## [WHAT THIS TASK INVOLVES]
Print all the entries verbatim.

───── DATASET CONTENT

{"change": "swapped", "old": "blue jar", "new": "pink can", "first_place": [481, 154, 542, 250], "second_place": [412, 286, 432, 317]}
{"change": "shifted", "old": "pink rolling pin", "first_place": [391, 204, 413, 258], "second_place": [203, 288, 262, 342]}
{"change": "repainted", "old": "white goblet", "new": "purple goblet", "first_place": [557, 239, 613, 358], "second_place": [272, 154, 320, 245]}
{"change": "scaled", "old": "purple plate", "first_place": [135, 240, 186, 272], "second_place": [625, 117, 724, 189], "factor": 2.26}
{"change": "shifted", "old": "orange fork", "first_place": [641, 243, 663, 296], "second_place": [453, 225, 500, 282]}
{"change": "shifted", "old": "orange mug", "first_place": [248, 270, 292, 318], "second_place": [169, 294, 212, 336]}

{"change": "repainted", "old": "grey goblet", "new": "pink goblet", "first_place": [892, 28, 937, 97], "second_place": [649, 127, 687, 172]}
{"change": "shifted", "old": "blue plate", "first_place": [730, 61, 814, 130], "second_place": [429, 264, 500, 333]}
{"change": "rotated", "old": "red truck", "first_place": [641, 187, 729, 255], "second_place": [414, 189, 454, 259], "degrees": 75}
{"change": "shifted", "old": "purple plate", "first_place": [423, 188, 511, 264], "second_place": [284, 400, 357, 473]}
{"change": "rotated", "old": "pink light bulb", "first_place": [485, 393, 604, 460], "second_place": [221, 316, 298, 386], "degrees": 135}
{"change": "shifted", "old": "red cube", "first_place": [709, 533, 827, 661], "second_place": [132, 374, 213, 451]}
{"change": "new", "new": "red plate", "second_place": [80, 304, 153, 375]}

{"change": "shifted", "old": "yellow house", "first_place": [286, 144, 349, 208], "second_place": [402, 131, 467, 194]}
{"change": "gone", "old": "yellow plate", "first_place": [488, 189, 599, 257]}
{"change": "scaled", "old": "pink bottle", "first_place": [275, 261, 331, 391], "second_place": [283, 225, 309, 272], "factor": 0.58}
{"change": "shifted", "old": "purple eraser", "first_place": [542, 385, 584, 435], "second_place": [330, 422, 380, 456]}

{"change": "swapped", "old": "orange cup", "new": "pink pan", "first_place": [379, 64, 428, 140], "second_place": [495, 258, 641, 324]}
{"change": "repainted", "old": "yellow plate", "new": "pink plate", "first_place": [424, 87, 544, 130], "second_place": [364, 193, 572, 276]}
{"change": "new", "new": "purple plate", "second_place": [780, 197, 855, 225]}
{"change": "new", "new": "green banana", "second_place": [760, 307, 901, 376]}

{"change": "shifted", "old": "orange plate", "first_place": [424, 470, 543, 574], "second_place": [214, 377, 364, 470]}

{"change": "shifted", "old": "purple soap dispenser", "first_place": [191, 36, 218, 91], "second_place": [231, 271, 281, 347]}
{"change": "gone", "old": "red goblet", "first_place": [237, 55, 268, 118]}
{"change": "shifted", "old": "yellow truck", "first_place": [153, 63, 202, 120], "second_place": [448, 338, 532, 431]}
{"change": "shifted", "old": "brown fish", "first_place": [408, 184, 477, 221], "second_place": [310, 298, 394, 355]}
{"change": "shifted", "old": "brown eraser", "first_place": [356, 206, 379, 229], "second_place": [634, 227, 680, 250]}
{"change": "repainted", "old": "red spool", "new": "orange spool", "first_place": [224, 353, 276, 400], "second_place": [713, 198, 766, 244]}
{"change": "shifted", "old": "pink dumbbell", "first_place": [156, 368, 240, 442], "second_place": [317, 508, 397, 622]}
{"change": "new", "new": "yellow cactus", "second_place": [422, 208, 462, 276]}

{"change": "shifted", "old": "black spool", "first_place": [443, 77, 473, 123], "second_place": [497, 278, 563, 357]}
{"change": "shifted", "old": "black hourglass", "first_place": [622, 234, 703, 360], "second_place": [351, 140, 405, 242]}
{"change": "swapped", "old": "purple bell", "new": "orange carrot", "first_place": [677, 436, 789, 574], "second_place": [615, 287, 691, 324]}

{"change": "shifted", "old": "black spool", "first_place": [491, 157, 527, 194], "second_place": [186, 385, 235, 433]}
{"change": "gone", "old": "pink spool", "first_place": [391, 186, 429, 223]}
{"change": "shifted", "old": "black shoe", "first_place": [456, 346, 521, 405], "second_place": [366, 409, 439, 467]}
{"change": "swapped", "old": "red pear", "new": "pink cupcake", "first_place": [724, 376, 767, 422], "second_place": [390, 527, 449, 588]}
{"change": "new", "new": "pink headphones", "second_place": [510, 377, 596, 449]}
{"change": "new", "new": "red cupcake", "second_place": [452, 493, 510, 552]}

──────────

## [SOLUTION]
{"change": "swapped", "old": "blue jar", "new": "pink can", "first_place": [481, 154, 542, 250], "second_place": [412, 286, 432, 317]}
{"change": "shifted", "old": "pink rolling pin", "first_place": [391, 204, 413, 258], "second_place": [203, 288, 262, 342]}
{"change": "repainted", "old": "white goblet", "new": "purple goblet", "first_place": [557, 239, 613, 358], "second_place": [272, 154, 320, 245]}
{"change": "scaled", "old": "purple plate", "first_place": [135, 240, 186, 272], "second_place": [625, 117, 724, 189], "factor": 2.26}
{"change": "shifted", "old": "orange fork", "first_place": [641, 243, 663, 296], "second_place": [453, 225, 500, 282]}
{"change": "shifted", "old": "orange mug", "first_place": [248, 270, 292, 318], "second_place": [169, 294, 212, 336]}

{"change": "repainted", "old": "grey goblet", "new": "pink goblet", "first_place": [892, 28, 937, 97], "second_place": [649, 127, 687, 172]}
{"change": "shifted", "old": "blue plate", "first_place": [730, 61, 814, 130], "second_place": [429, 264, 500, 333]}
{"change": "rotated", "old": "red truck", "first_place": [641, 187, 729, 255], "second_place": [414, 189, 454, 259], "degrees": 75}
{"change": "shifted", "old": "purple plate", "first_place": [423, 188, 511, 264], "second_place": [284, 400, 357, 473]}
{"change": "rotated", "old": "pink light bulb", "first_place": [485, 393, 604, 460], "second_place": [221, 316, 298, 386], "degrees": 135}
{"change": "shifted", "old": "red cube", "first_place": [709, 533, 827, 661], "second_place": [132, 374, 213, 451]}
{"change": "new", "new": "red plate", "second_place": [80, 304, 153, 375]}

{"change": "shifted", "old": "yellow house", "first_place": [286, 144, 349, 208], "second_place": [402, 131, 467, 194]}
{"change": "gone", "old": "yellow plate", "first_place": [488, 189, 599, 257]}
{"change": "scaled", "old": "pink bottle", "first_place": [275, 261, 331, 391], "second_place": [283, 225, 309, 272], "factor": 0.58}
{"change": "shifted", "old": "purple eraser", "first_place": [542, 385, 584, 435], "second_place": [330, 422, 380, 456]}

{"change": "swapped", "old": "orange cup", "new": "pink pan", "first_place": [379, 64, 428, 140], "second_place": [495, 258, 641, 324]}
{"change": "repainted", "old": "yellow plate", "new": "pink plate", "first_place": [424, 87, 544, 130], "second_place": [364, 193, 572, 276]}
{"change": "new", "new": "purple plate", "second_place": [780, 197, 855, 225]}
{"change": "new", "new": "green banana", "second_place": [760, 307, 901, 376]}

{"change": "shifted", "old": "orange plate", "first_place": [424, 470, 543, 574], "second_place": [214, 377, 364, 470]}

{"change": "shifted", "old": "purple soap dispenser", "first_place": [191, 36, 218, 91], "second_place": [231, 271, 281, 347]}
{"change": "gone", "old": "red goblet", "first_place": [237, 55, 268, 118]}
{"change": "shifted", "old": "yellow truck", "first_place": [153, 63, 202, 120], "second_place": [448, 338, 532, 431]}
{"change": "shifted", "old": "brown fish", "first_place": [408, 184, 477, 221], "second_place": [310, 298, 394, 355]}
{"change": "shifted", "old": "brown eraser", "first_place": [356, 206, 379, 229], "second_place": [634, 227, 680, 250]}
{"change": "repainted", "old": "red spool", "new": "orange spool", "first_place": [224, 353, 276, 400], "second_place": [713, 198, 766, 244]}
{"change": "shifted", "old": "pink dumbbell", "first_place": [156, 368, 240, 442], "second_place": [317, 508, 397, 622]}
{"change": "new", "new": "yellow cactus", "second_place": [422, 208, 462, 276]}

{"change": "shifted", "old": "black spool", "first_place": [443, 77, 473, 123], "second_place": [497, 278, 563, 357]}
{"change": "shifted", "old": "black hourglass", "first_place": [622, 234, 703, 360], "second_place": [351, 140, 405, 242]}
{"change": "swapped", "old": "purple bell", "new": "orange carrot", "first_place": [677, 436, 789, 574], "second_place": [615, 287, 691, 324]}

{"change": "shifted", "old": "black spool", "first_place": [491, 157, 527, 194], "second_place": [186, 385, 235, 433]}
{"change": "gone", "old": "pink spool", "first_place": [391, 186, 429, 223]}
{"change": "shifted", "old": "black shoe", "first_place": [456, 346, 521, 405], "second_place": [366, 409, 439, 467]}
{"change": "swapped", "old": "red pear", "new": "pink cupcake", "first_place": [724, 376, 767, 422], "second_place": [390, 527, 449, 588]}
{"change": "new", "new": "pink headphones", "second_place": [510, 377, 596, 449]}
{"change": "new", "new": "red cupcake", "second_place": [452, 493, 510, 552]}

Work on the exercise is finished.